Exercise prompt:
Starting with the line containing "orange triangle: (316, 577)" and going on through the line containing "blue circle: (930, 625) -> (691, 423), moved", return the lines of the data below exactly, and only those.

Data for this exercise:
□ □ □ □ □ □ □
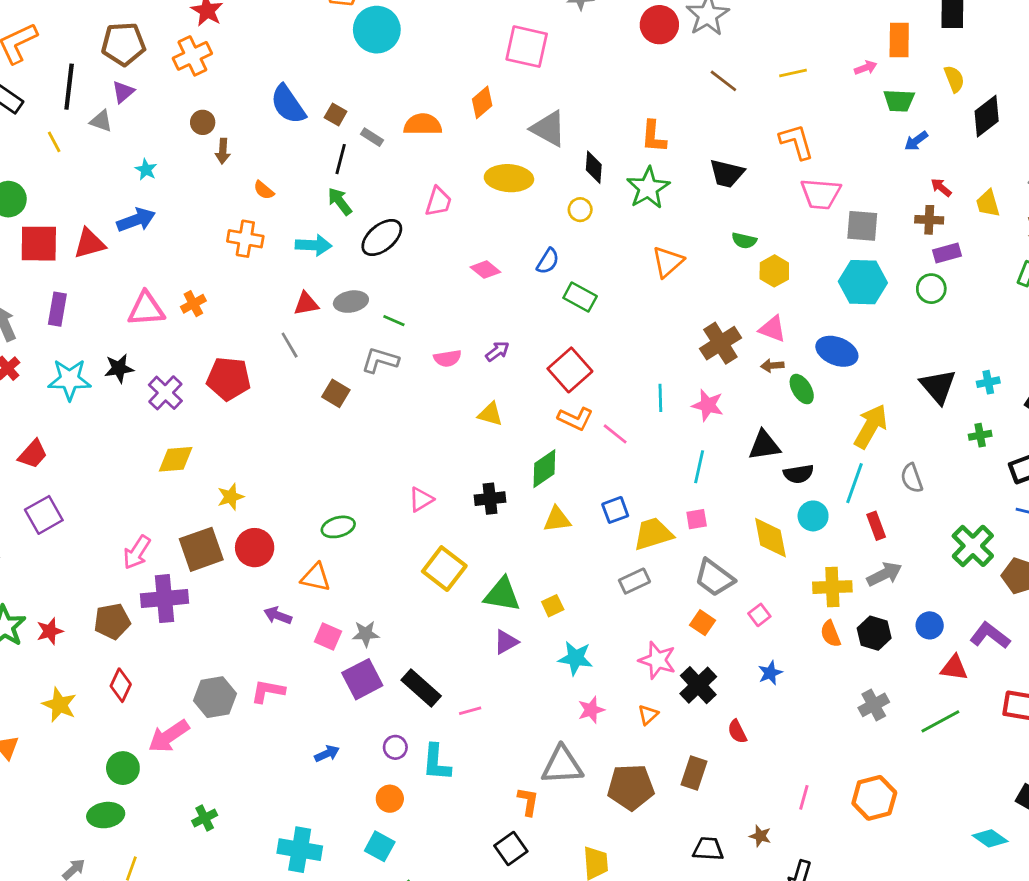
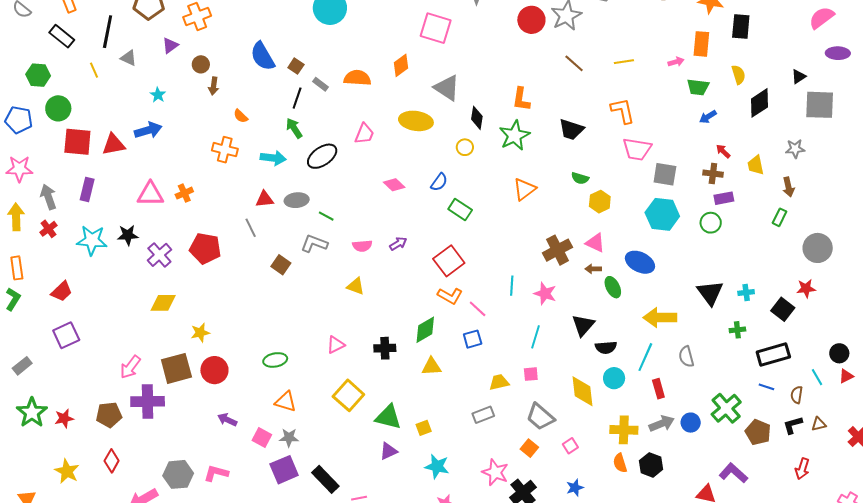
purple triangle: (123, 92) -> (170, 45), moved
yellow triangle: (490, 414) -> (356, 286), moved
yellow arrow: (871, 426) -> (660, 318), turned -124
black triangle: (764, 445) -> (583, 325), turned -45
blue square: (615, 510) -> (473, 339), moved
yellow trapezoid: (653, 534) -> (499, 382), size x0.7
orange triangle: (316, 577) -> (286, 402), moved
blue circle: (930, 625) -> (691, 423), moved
□ □ □ □ □ □ □
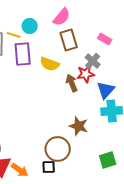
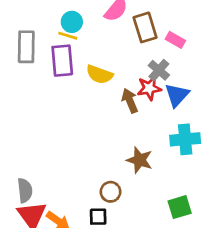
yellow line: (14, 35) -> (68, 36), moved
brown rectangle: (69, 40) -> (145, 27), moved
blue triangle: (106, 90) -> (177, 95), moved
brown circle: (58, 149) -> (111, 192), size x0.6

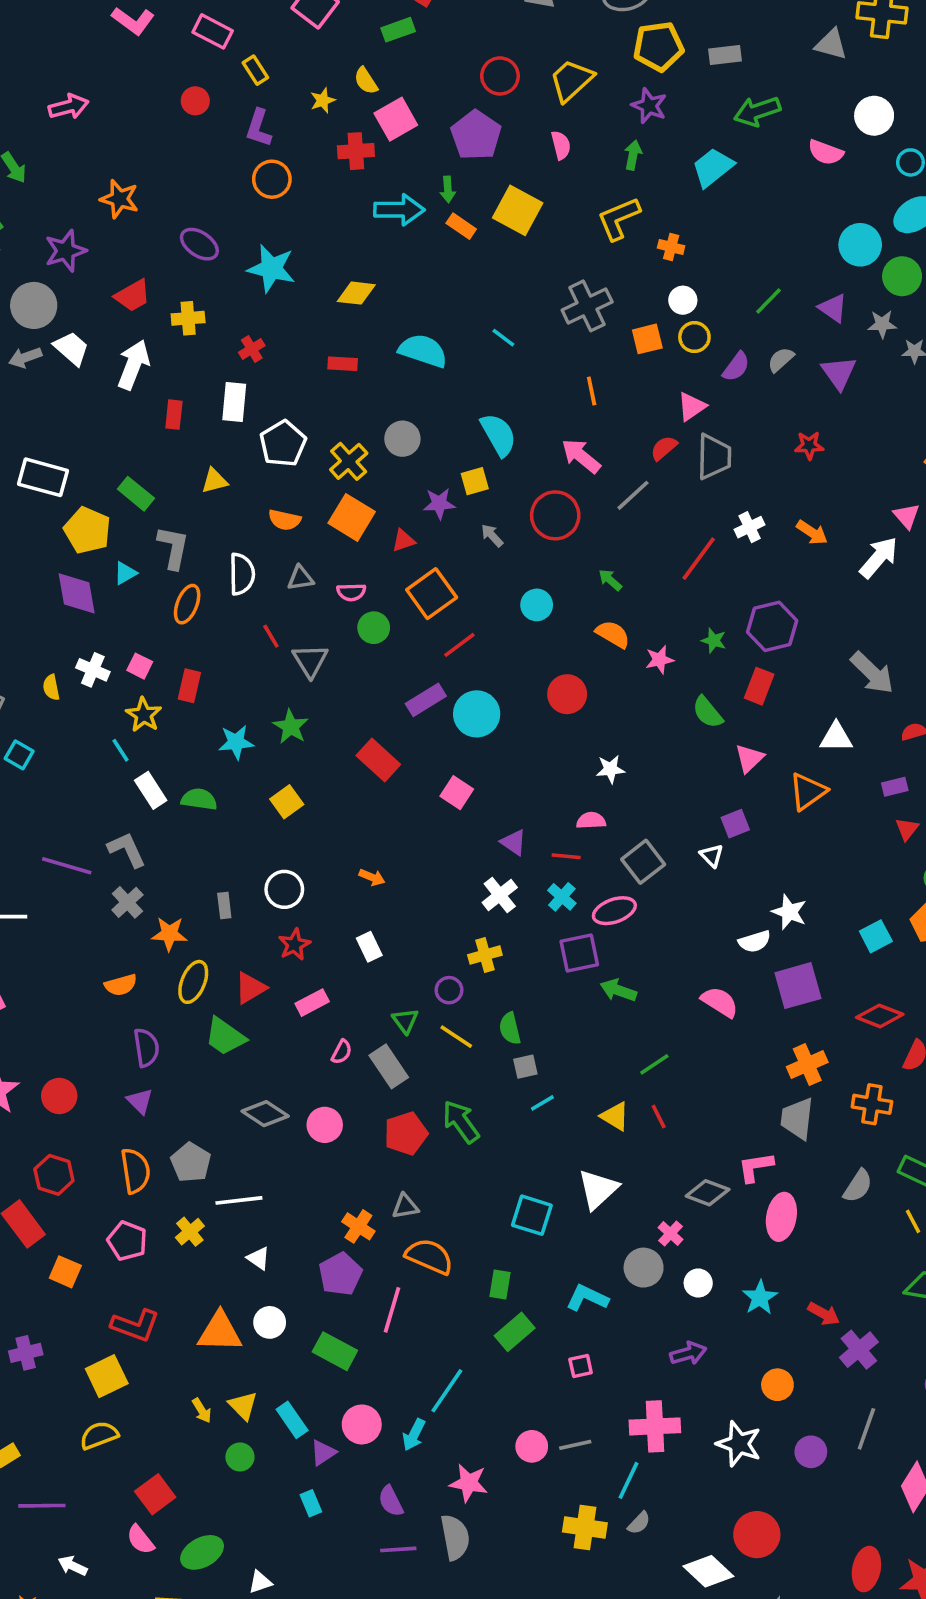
□ □ □ □ □ □ □
Completed task:
orange triangle: (316, 577) -> (286, 402), moved
blue circle: (930, 625) -> (691, 423), moved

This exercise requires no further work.